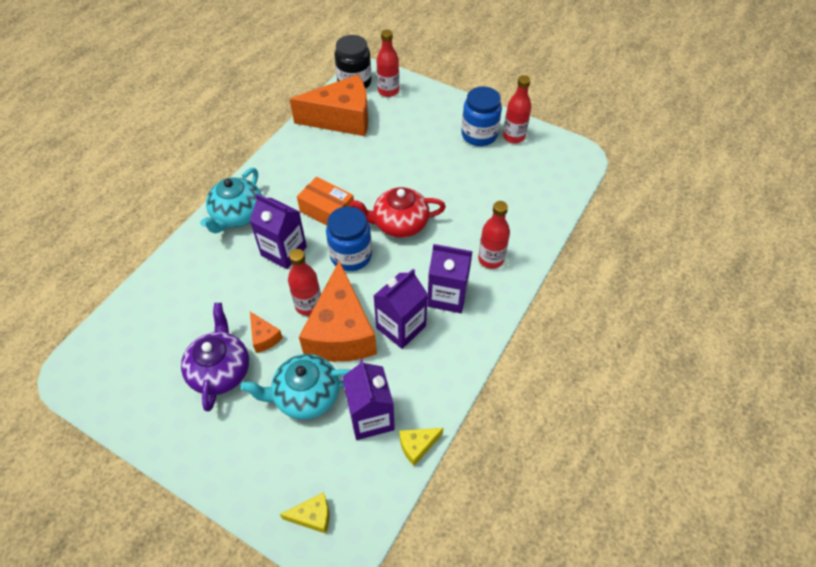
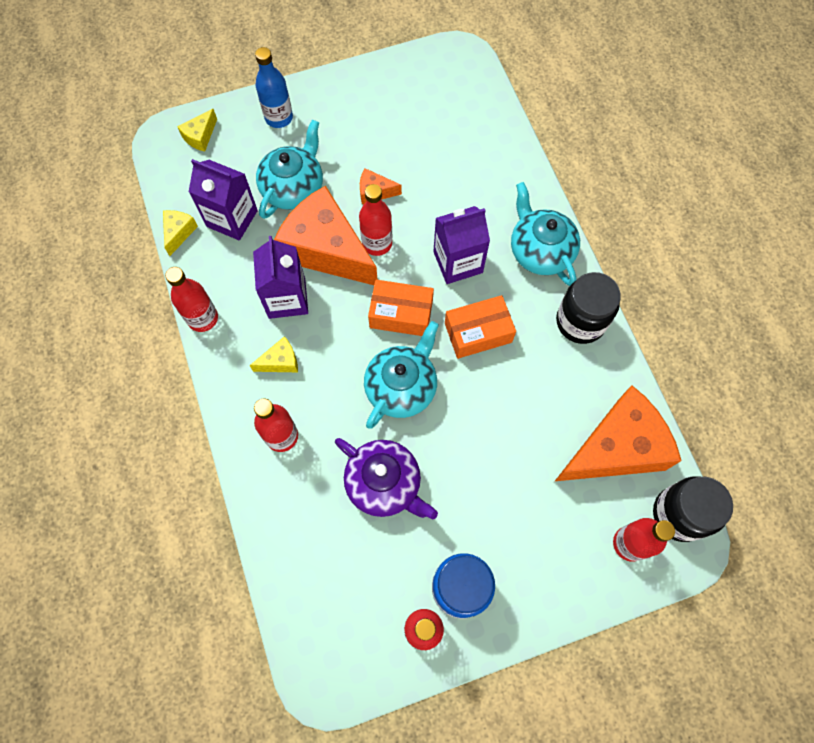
camera: 130 degrees right, 15 degrees up
(220, 370) = (372, 146): purple teapot -> purple teapot (384, 484)
(242, 465) = (279, 118): none -> blue bottle
(274, 170) = (580, 321): none -> black jar
(342, 119) = (615, 448): orange cheese -> orange cheese turned 150 degrees counterclockwise
(351, 256) = (401, 314): blue jar -> orange box
(399, 224) = (402, 387): red teapot -> turquoise teapot
(447, 296) = (280, 361): purple carton -> yellow cheese
(465, 366) = (203, 318): none -> red bottle

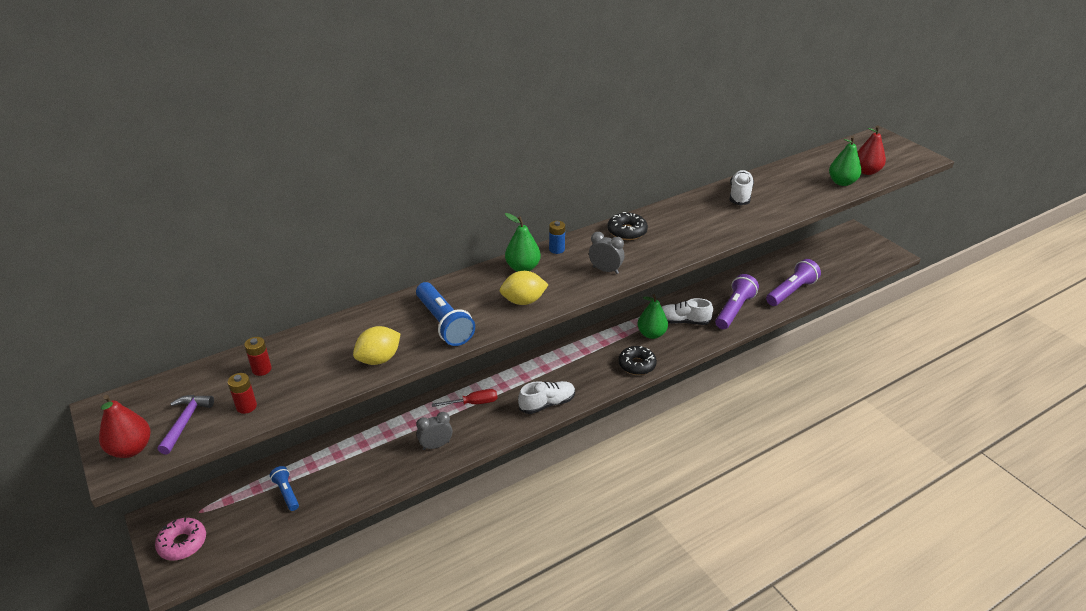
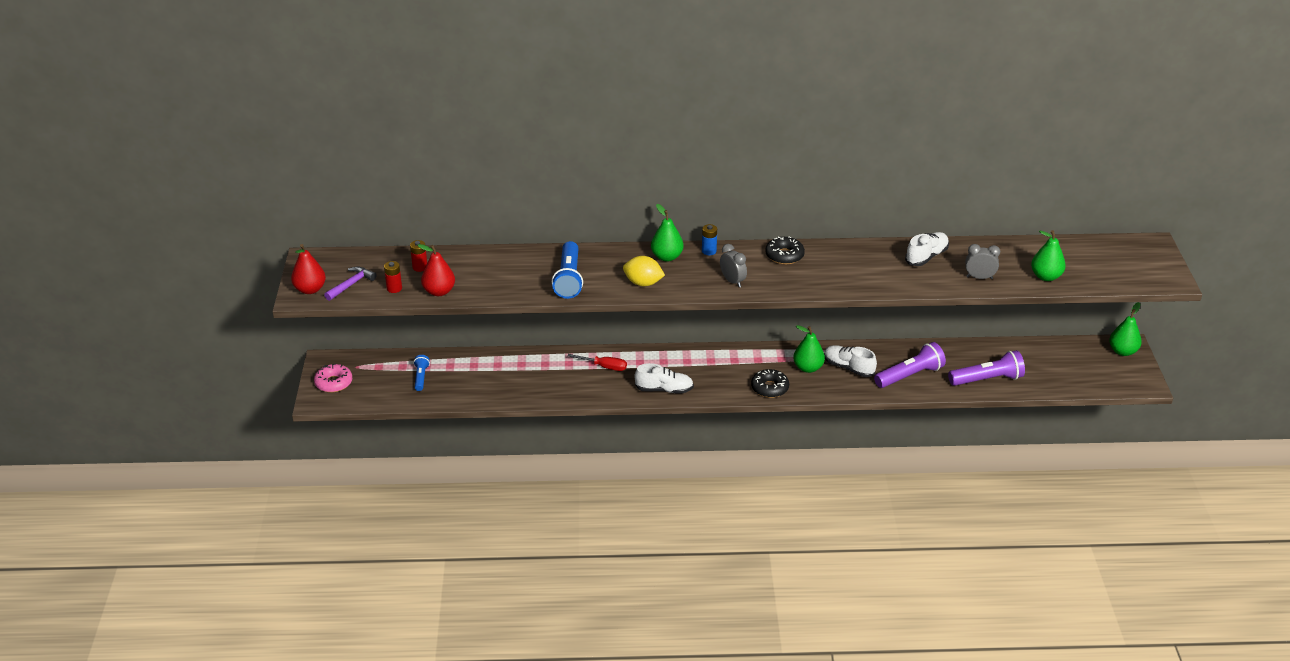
camera: 30 degrees right, 0 degrees up
(379, 359) = (502, 288): yellow lemon -> none
(436, 445) = (551, 387): grey clock -> grey clock (979, 277)
(855, 236) = (1122, 351): none -> green pear
(866, 171) = (1086, 274): red pear -> red pear (439, 291)

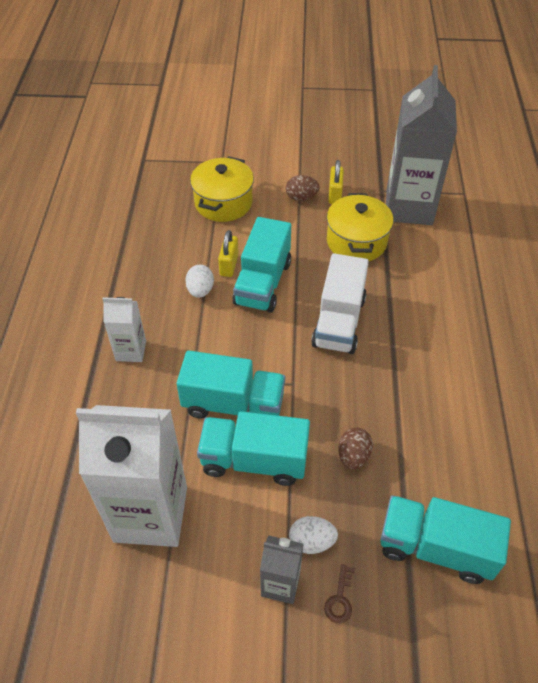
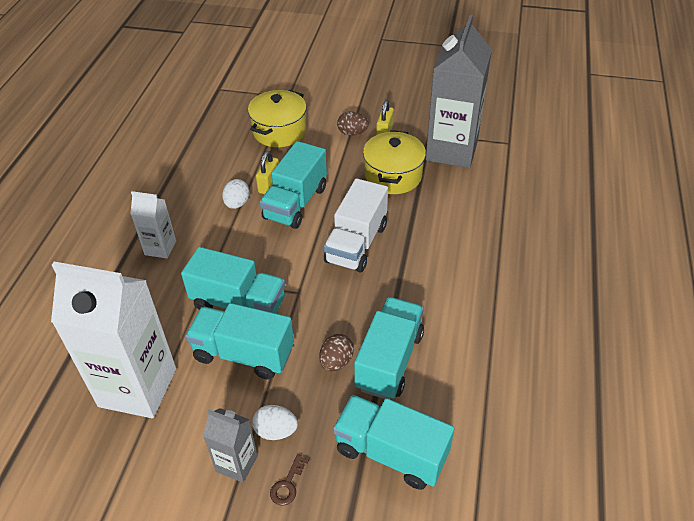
camera: 10 degrees right, 5 degrees down
(407, 447) = (389, 360): none -> turquoise truck

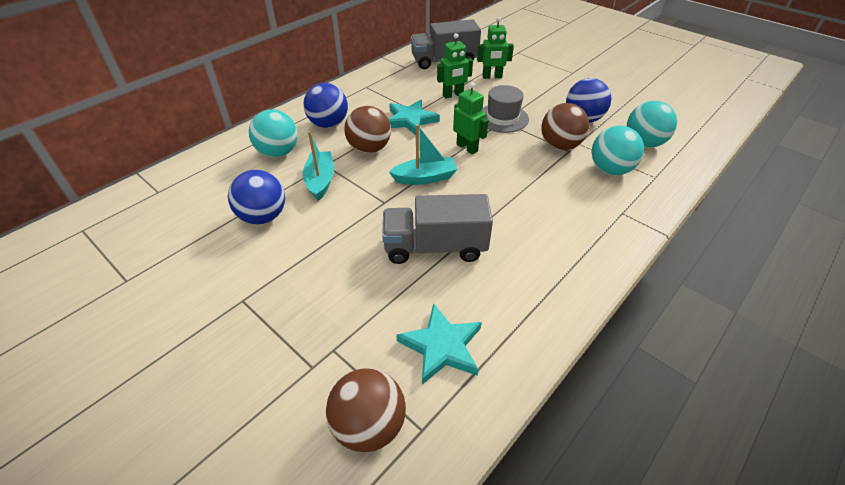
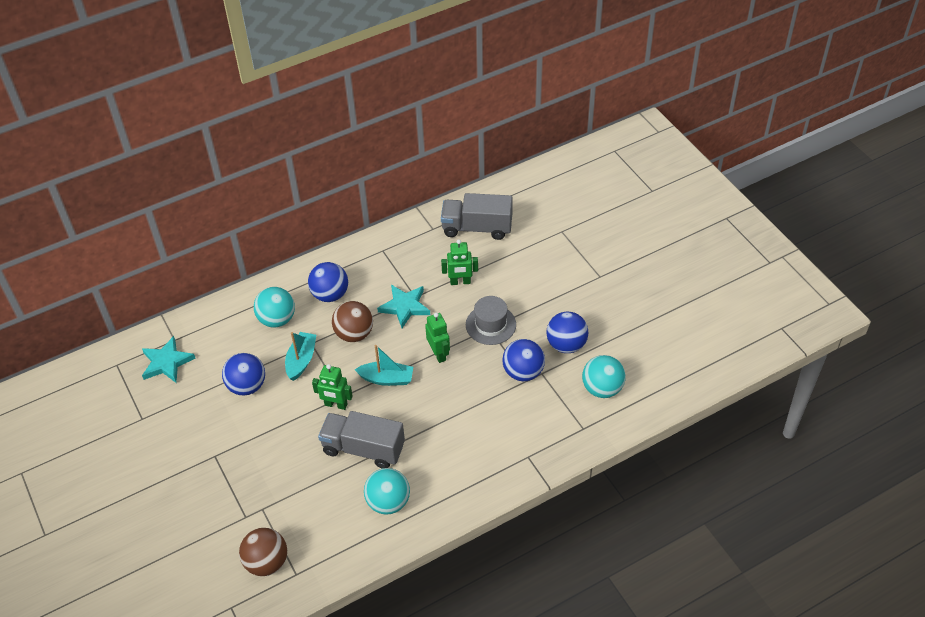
camera: 20 degrees right, 5 degrees up
(442, 346) = (332, 526): turquoise star -> turquoise star (166, 362)
(492, 77) = (512, 264): green robot -> green robot (336, 405)
(560, 146) = (523, 372): brown ball -> blue ball
(610, 170) = (549, 411): turquoise ball -> turquoise ball (388, 502)

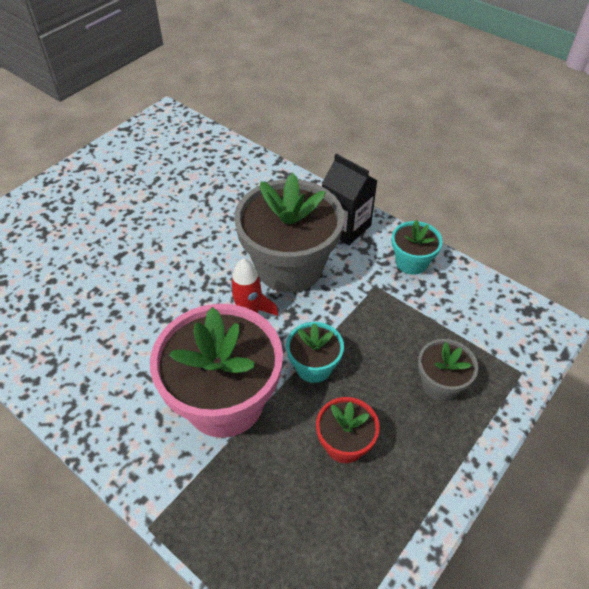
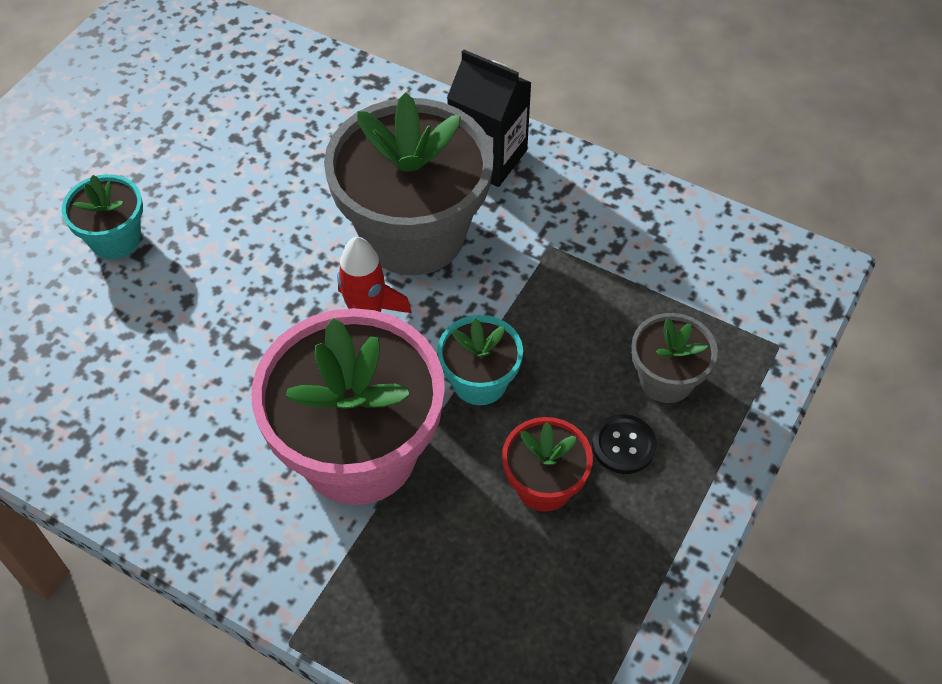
camera: 10 degrees left, 5 degrees up
(404, 425) = (623, 445): none -> black button
(411, 262) = (598, 201): turquoise flower pot -> turquoise flower pot (115, 238)

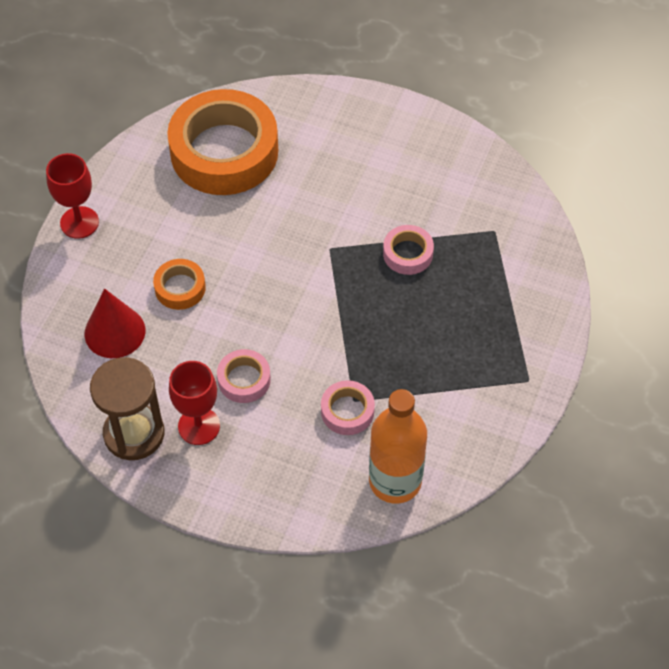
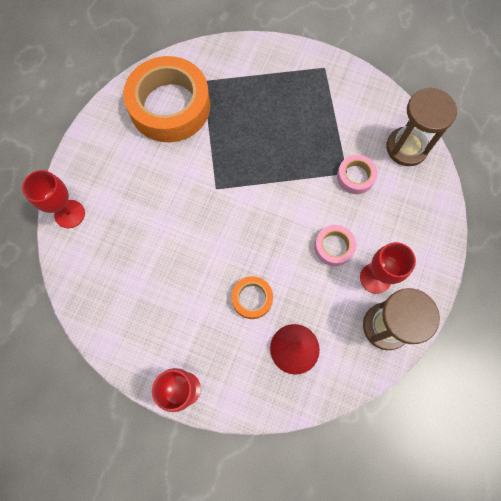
camera: 90 degrees left, 15 degrees up
(224, 151) = (116, 269): orange tape -> orange tape (170, 106)
(296, 103) = (69, 214): none -> red goblet
(395, 481) = (406, 148): orange bottle -> brown hourglass
(408, 253) = (222, 136): pink tape -> none

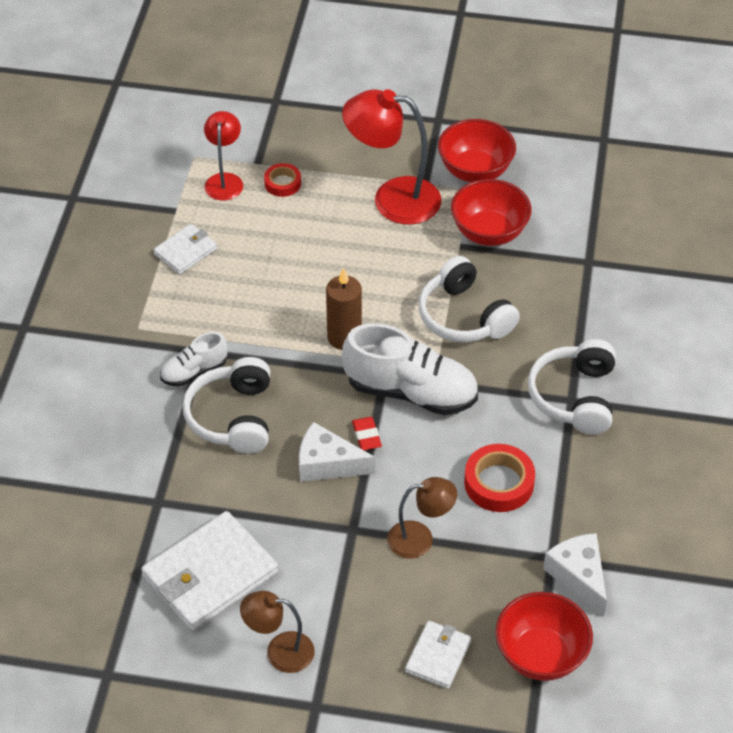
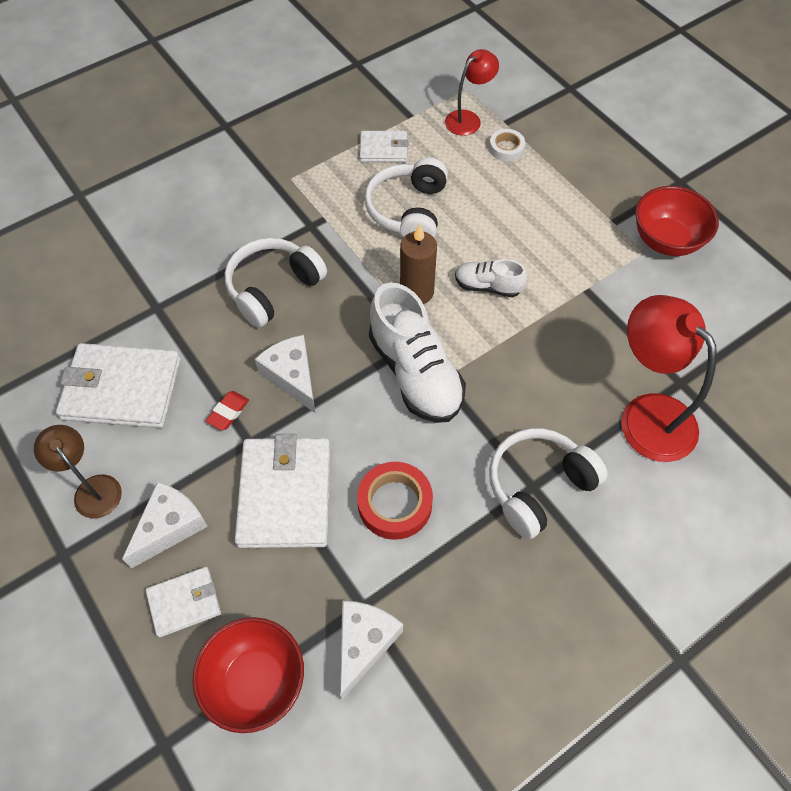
camera: 45 degrees right, 10 degrees up
(194, 371) = (288, 236): white shoe -> white shoe (488, 286)
(282, 183) = (506, 148): red tape -> white tape
(366, 436) = (344, 379): red eraser -> red eraser (228, 412)
(367, 625) = (170, 527): none -> white cheese
(392, 199) = (574, 216): red lamp -> red lamp (646, 415)
(420, 539) = (285, 494): brown lamp -> white wallet
(464, 316) = (524, 347): white headphones -> white headphones (408, 210)
(489, 232) = (622, 296): red bowl -> none

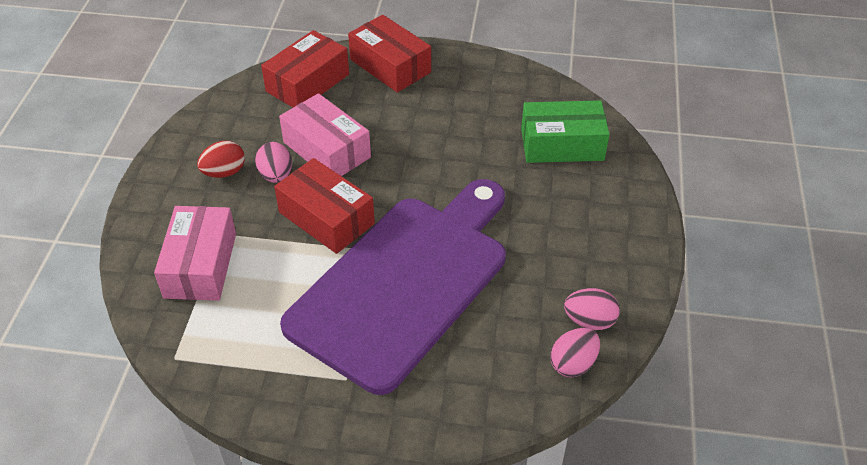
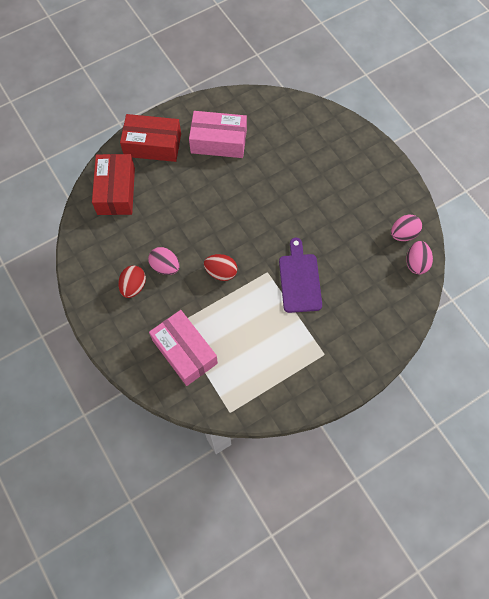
camera: 40 degrees left, 20 degrees up
(326, 218) = (221, 272): red box -> red egg
(327, 150) = (176, 229): pink box -> pink box (218, 141)
(405, 283) = (299, 280): purple cutting board -> purple cutting board, size x0.44
(562, 144) = (297, 135): green box -> none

▬▬▬▬▬▬

Work to be completed ::
Would you reproduce the listing above exactly, without any of its images?

Written response ::
camera: 130 degrees right, 15 degrees up
(220, 370) = (372, 146): purple teapot -> purple teapot (384, 484)
(242, 465) = (279, 118): none -> blue bottle
(274, 170) = (580, 321): none -> black jar
(342, 119) = (615, 448): orange cheese -> orange cheese turned 150 degrees counterclockwise
(351, 256) = (401, 314): blue jar -> orange box
(399, 224) = (402, 387): red teapot -> turquoise teapot
(447, 296) = (280, 361): purple carton -> yellow cheese
(465, 366) = (203, 318): none -> red bottle

camera: 30 degrees right, 0 degrees up
(379, 359) = (502, 288): yellow lemon -> none
(436, 445) = (551, 387): grey clock -> grey clock (979, 277)
(855, 236) = (1122, 351): none -> green pear
(866, 171) = (1086, 274): red pear -> red pear (439, 291)

camera: 10 degrees right, 5 degrees down
(407, 447) = (389, 360): none -> turquoise truck

camera: 20 degrees right, 5 degrees up
(442, 346) = (332, 526): turquoise star -> turquoise star (166, 362)
(492, 77) = (512, 264): green robot -> green robot (336, 405)
(560, 146) = (523, 372): brown ball -> blue ball
(610, 170) = (549, 411): turquoise ball -> turquoise ball (388, 502)

camera: 10 degrees left, 5 degrees up
(404, 425) = (623, 445): none -> black button
(411, 262) = (598, 201): turquoise flower pot -> turquoise flower pot (115, 238)

camera: 90 degrees left, 15 degrees up
(224, 151) = (116, 269): orange tape -> orange tape (170, 106)
(296, 103) = (69, 214): none -> red goblet
(395, 481) = (406, 148): orange bottle -> brown hourglass
(408, 253) = (222, 136): pink tape -> none

camera: 45 degrees right, 10 degrees up
(194, 371) = (288, 236): white shoe -> white shoe (488, 286)
(282, 183) = (506, 148): red tape -> white tape
(366, 436) = (344, 379): red eraser -> red eraser (228, 412)
(367, 625) = (170, 527): none -> white cheese
(392, 199) = (574, 216): red lamp -> red lamp (646, 415)
(420, 539) = (285, 494): brown lamp -> white wallet
(464, 316) = (524, 347): white headphones -> white headphones (408, 210)
(489, 232) = (622, 296): red bowl -> none

camera: 40 degrees left, 20 degrees up
(326, 218) = (221, 272): red box -> red egg
(327, 150) = (176, 229): pink box -> pink box (218, 141)
(405, 283) = (299, 280): purple cutting board -> purple cutting board, size x0.44
(562, 144) = (297, 135): green box -> none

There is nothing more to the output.